*ACTIVITY*: From the records below, state how many lines include the word "moved", giving only that number.

____ PROVIDED RECORDS

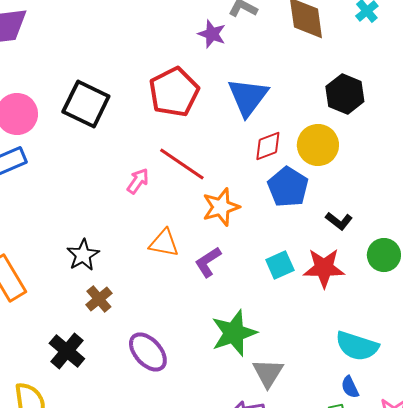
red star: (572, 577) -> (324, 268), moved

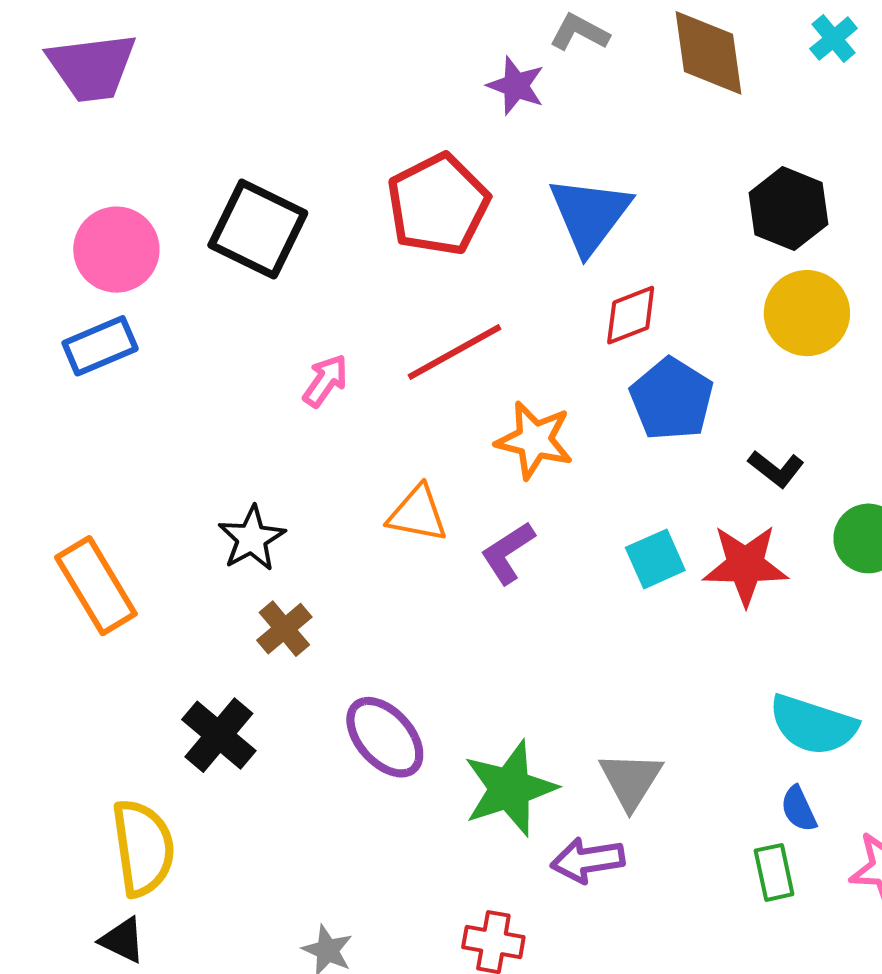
yellow circle: (318, 145) -> (807, 313), moved
red line: (182, 164) -> (454, 352), turned -63
pink arrow: (138, 181) -> (325, 381), moved
orange star: (221, 207) -> (534, 440), turned 30
green star: (234, 333) -> (510, 788), moved

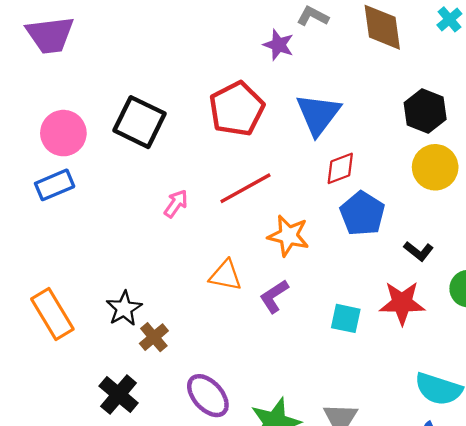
black star: (252, 538) -> (124, 308), moved
cyan square: (655, 559) -> (346, 318), moved, turned 36

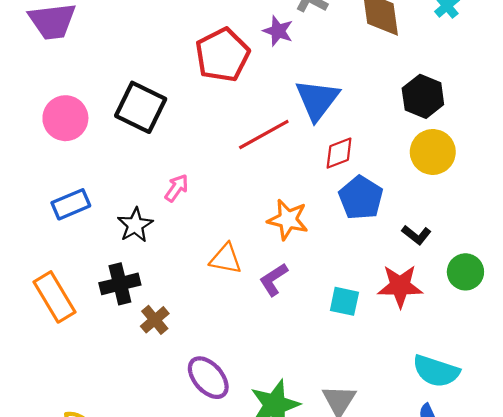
red pentagon: (237, 109) -> (222, 55), moved
blue rectangle: (55, 185) -> (71, 204), moved
red line: (245, 188) -> (264, 135), moved
black star: (124, 308) -> (135, 225), moved
black cross: (119, 395) -> (120, 284), moved, turned 36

________

*ANSWER TO THIS TASK*: 11